:: Problem statement ::
For each entry, return the text exactly and omit any image.

[Coordinate-based object records]
--------
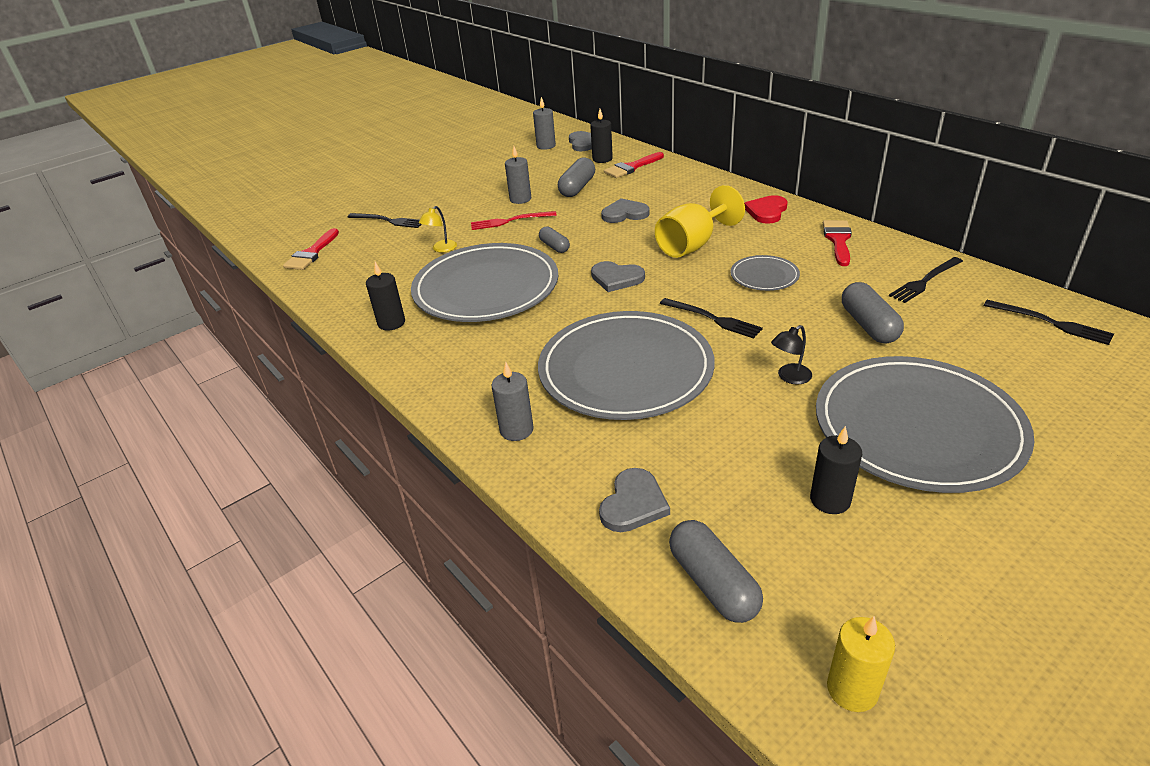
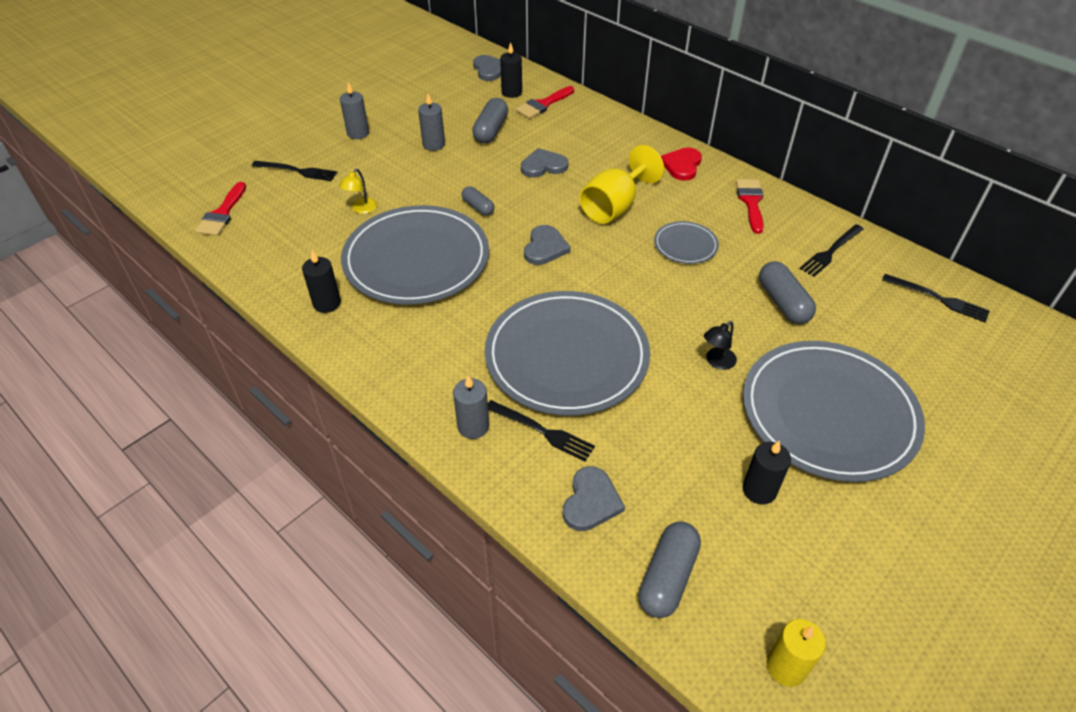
camera: 10 degrees left, 10 degrees up
red fork [471,211,557,230] -> none
grey candle [533,97,556,150] -> grey candle moved to [340,82,369,139]
grey heart [591,261,645,292] -> grey heart turned 90 degrees counterclockwise [524,225,571,265]
black fork [660,298,763,339] -> black fork moved to [488,400,595,462]
grey capsule [669,520,763,623] -> grey capsule turned 60 degrees clockwise [638,521,701,618]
--------
:: Reply to the exercise ::
camera: 10 degrees left, 10 degrees up
red fork [471,211,557,230] -> none
grey candle [533,97,556,150] -> grey candle moved to [340,82,369,139]
grey heart [591,261,645,292] -> grey heart turned 90 degrees counterclockwise [524,225,571,265]
black fork [660,298,763,339] -> black fork moved to [488,400,595,462]
grey capsule [669,520,763,623] -> grey capsule turned 60 degrees clockwise [638,521,701,618]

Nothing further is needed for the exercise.